- [Dataset records]

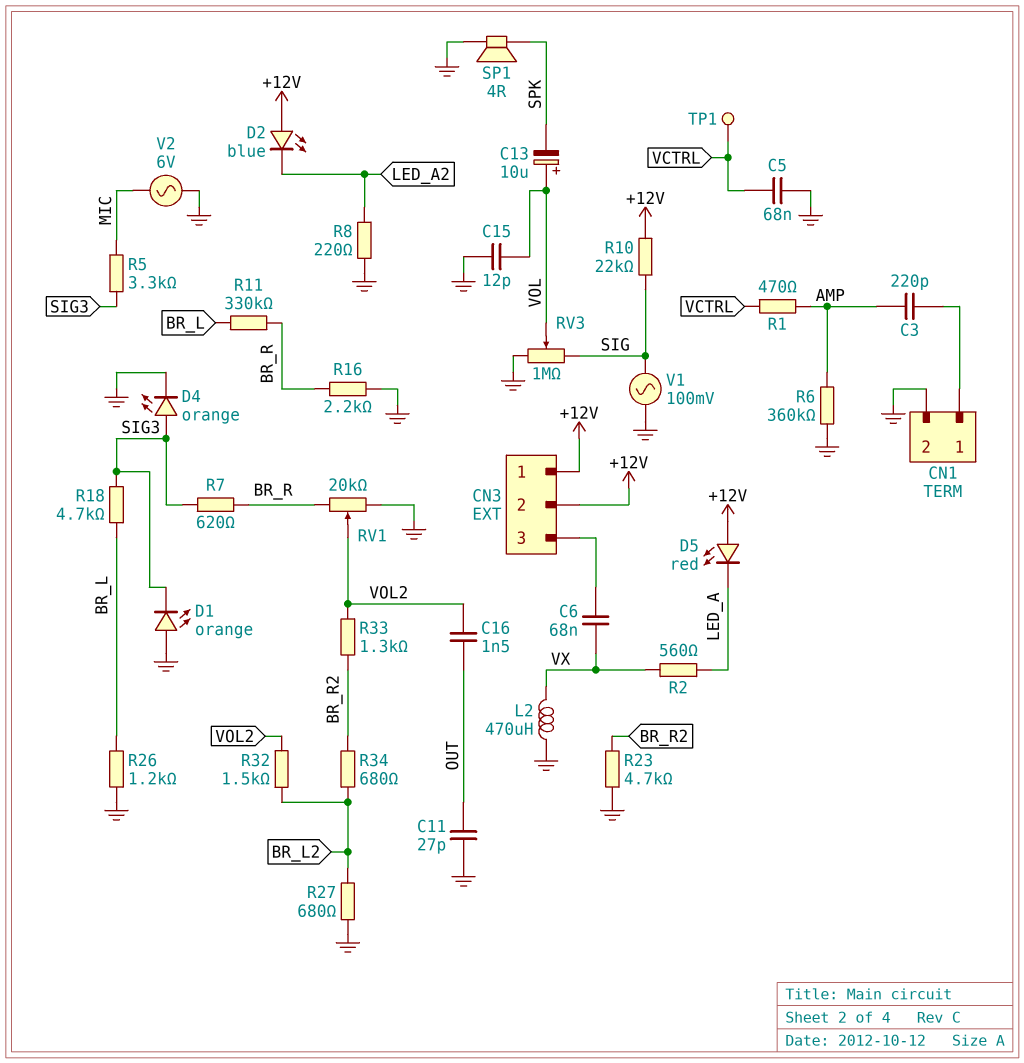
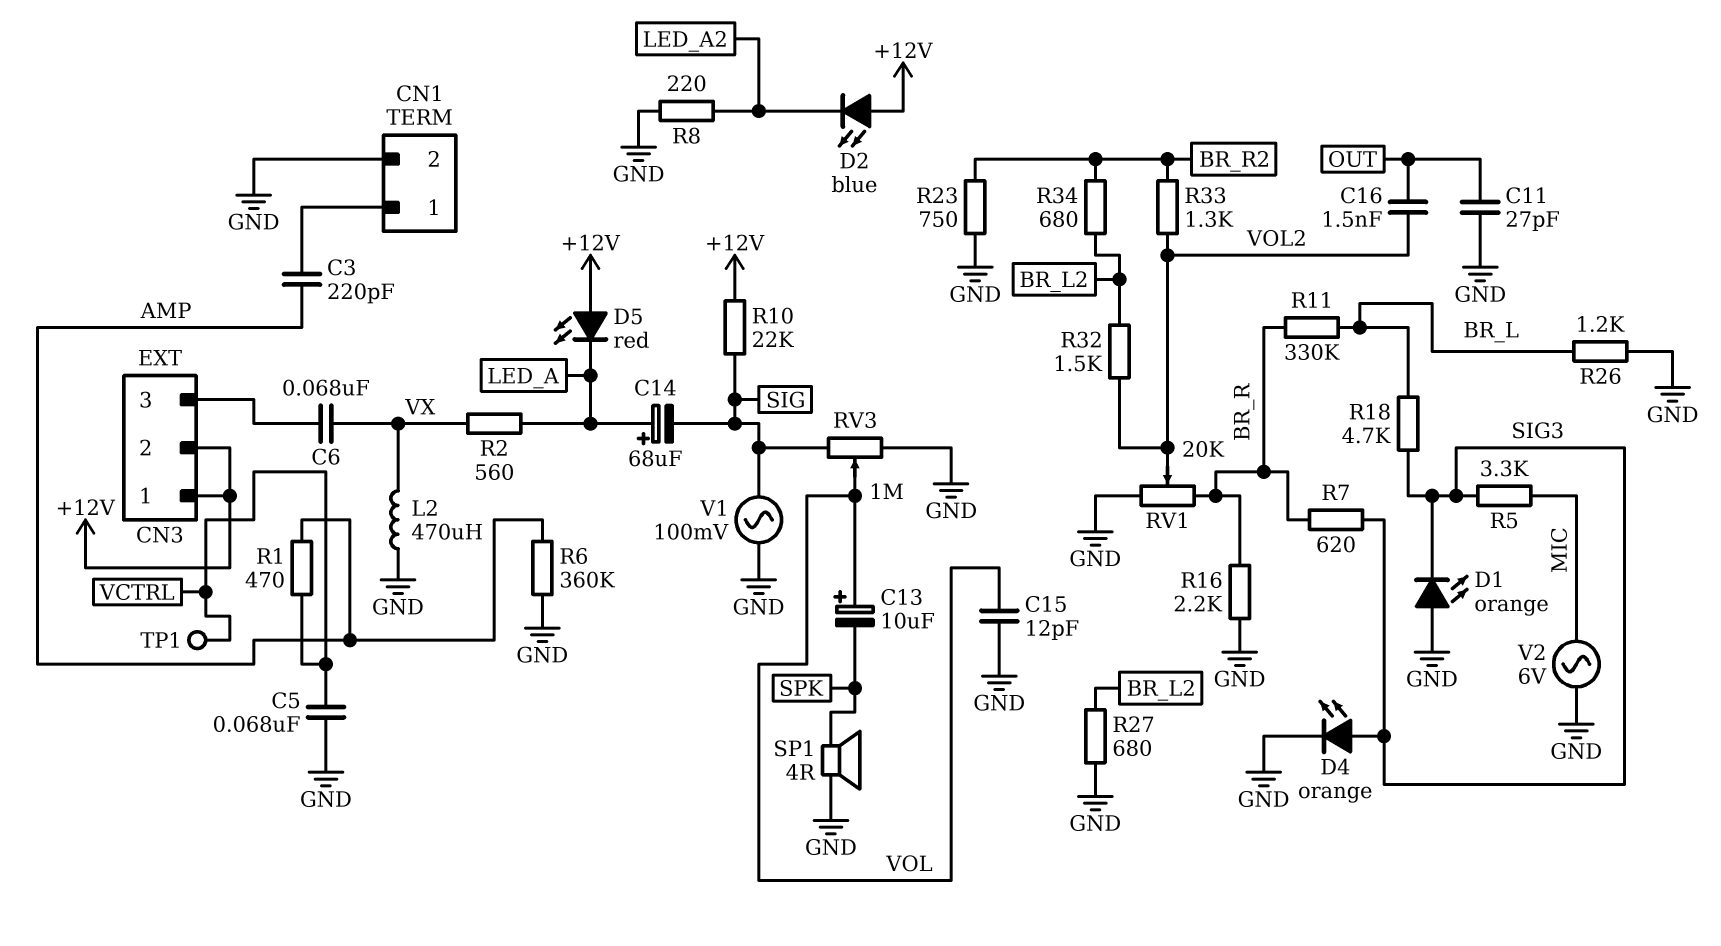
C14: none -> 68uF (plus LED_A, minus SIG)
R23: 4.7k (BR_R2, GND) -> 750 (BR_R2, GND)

==

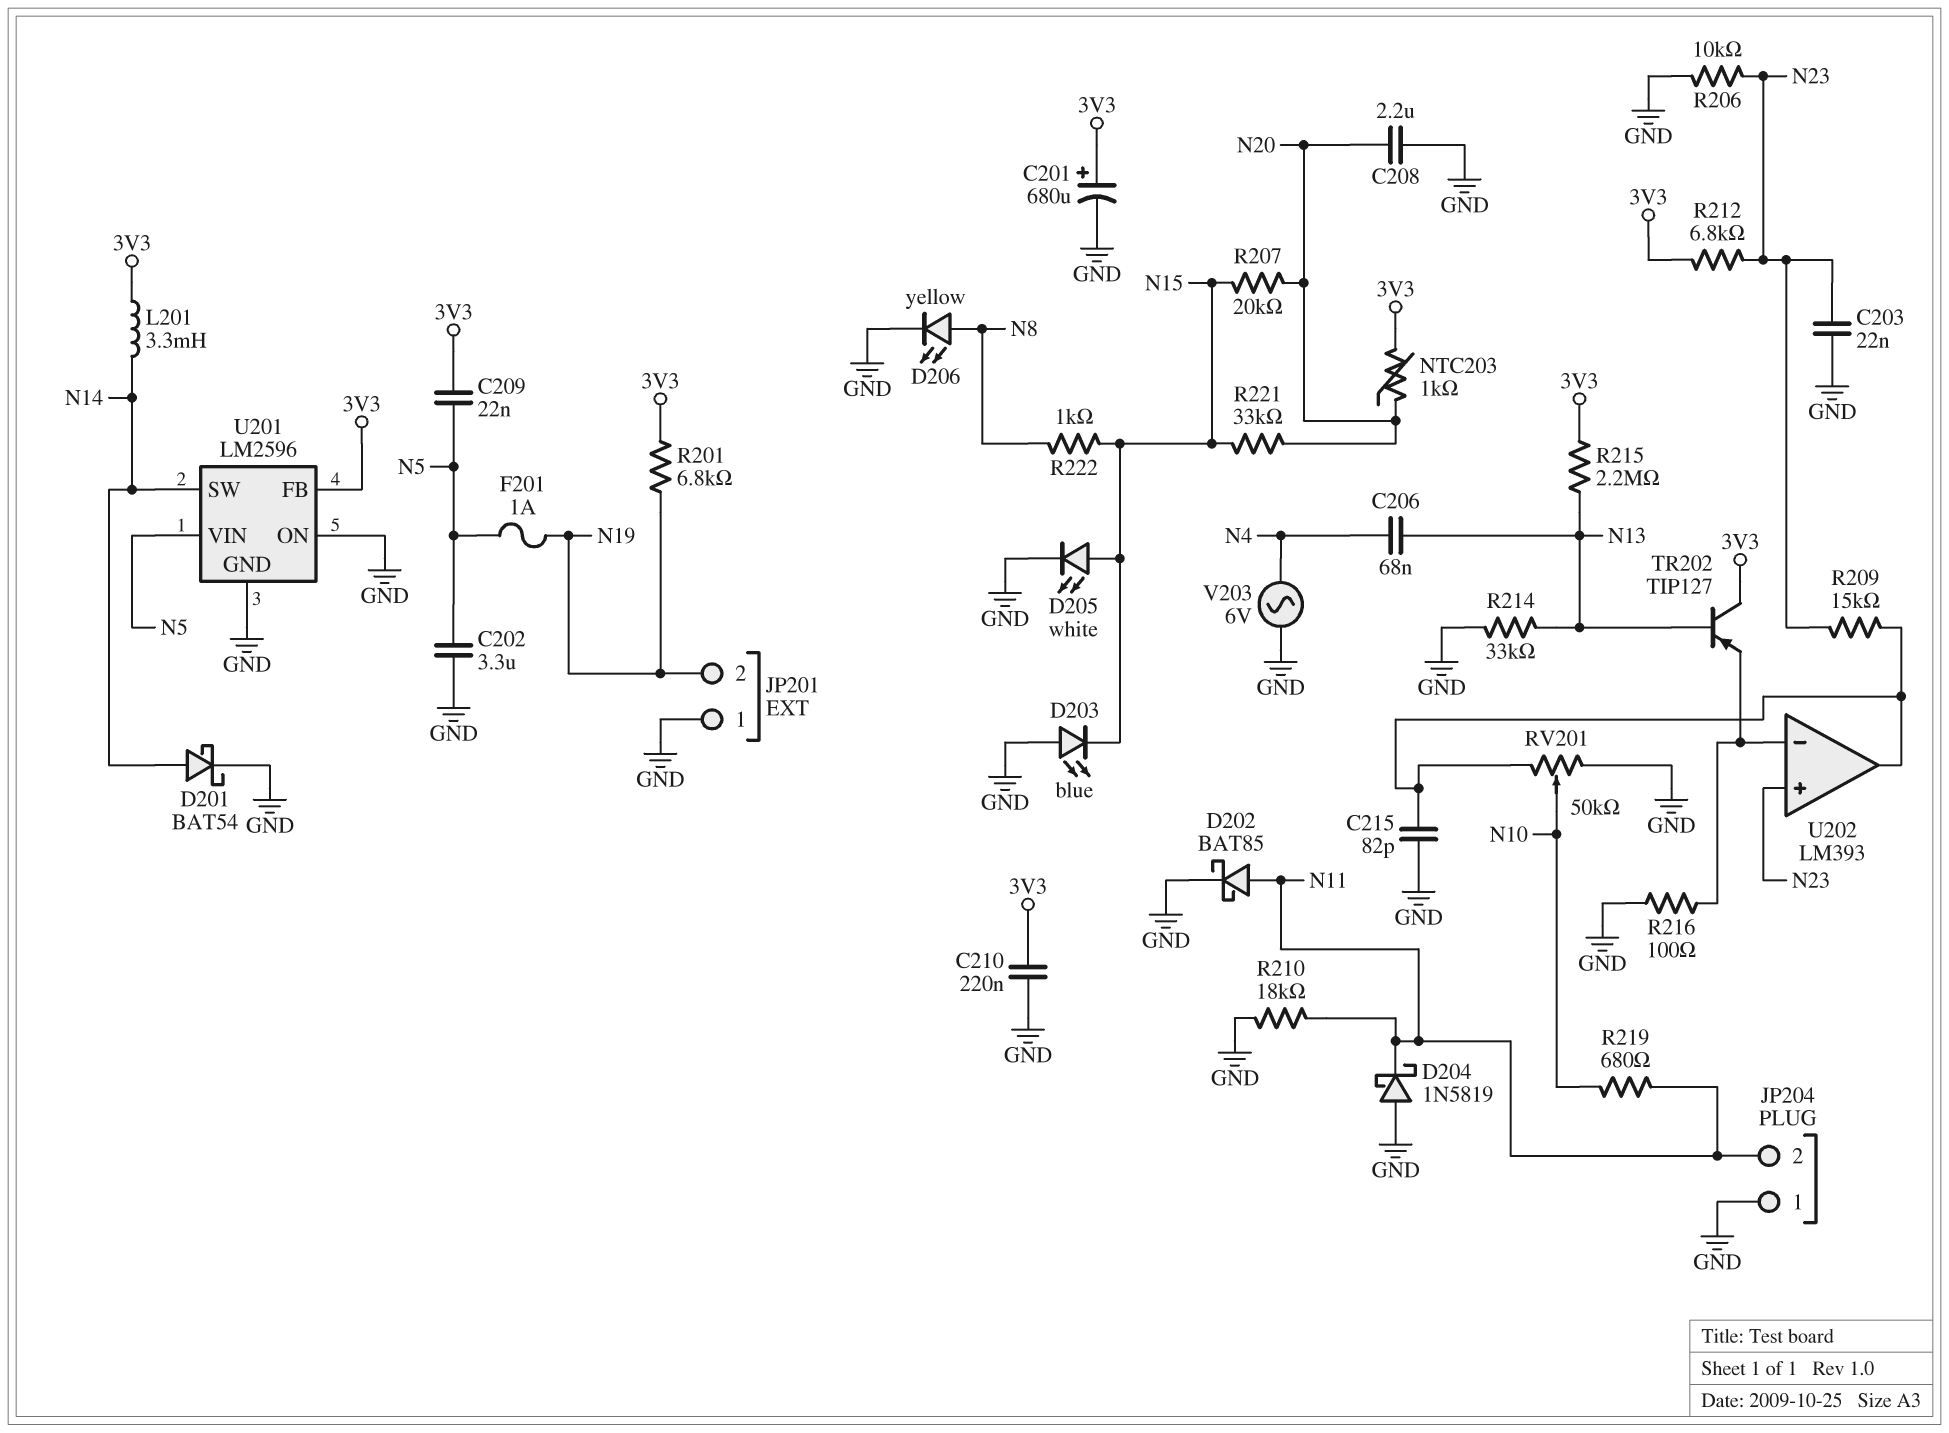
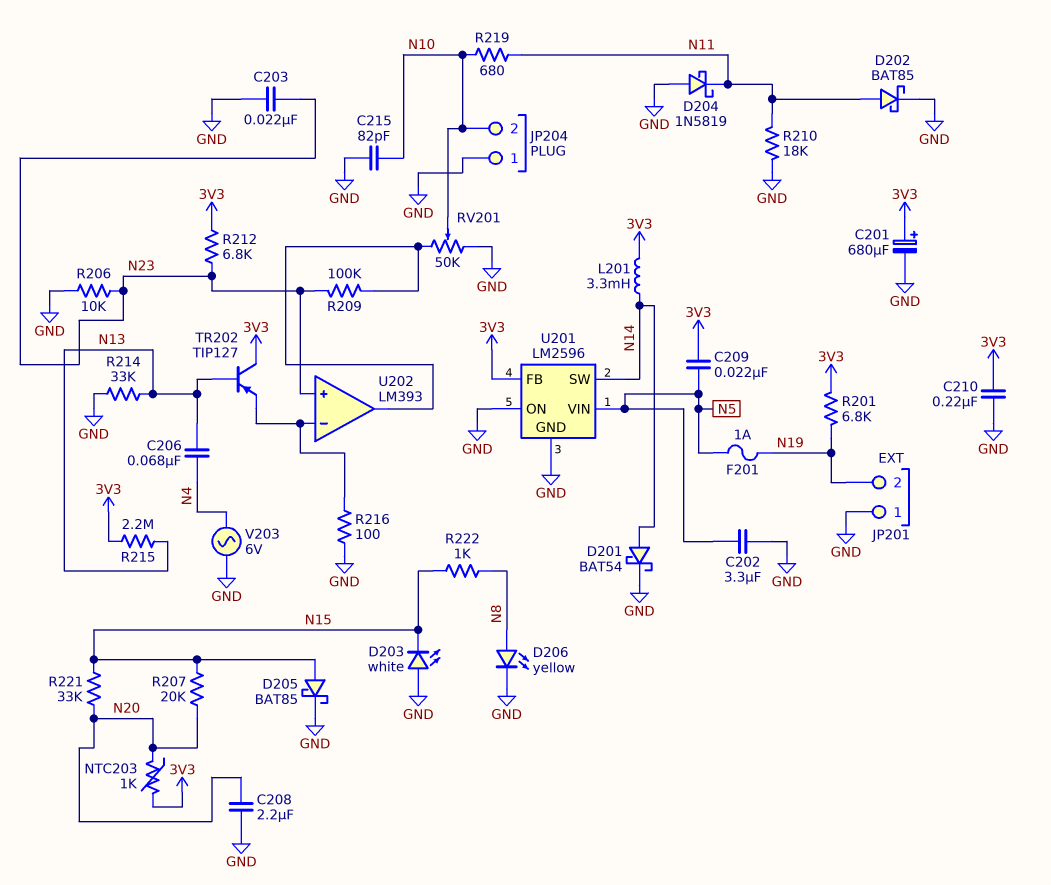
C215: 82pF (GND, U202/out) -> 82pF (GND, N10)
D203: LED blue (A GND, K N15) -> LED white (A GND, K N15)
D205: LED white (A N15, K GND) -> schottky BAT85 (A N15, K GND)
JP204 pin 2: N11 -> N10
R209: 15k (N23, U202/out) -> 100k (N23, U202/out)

- [Your instructions] Look back at the entries above. Retype the line with "C14: none -> 68uF (plus LED_A, minus SIG)", the line with "R23: 4.7k (BR_R2, GND) -> 750 (BR_R2, GND)", and all lines in between.

- [Task result]
C14: none -> 68uF (plus LED_A, minus SIG)
R23: 4.7k (BR_R2, GND) -> 750 (BR_R2, GND)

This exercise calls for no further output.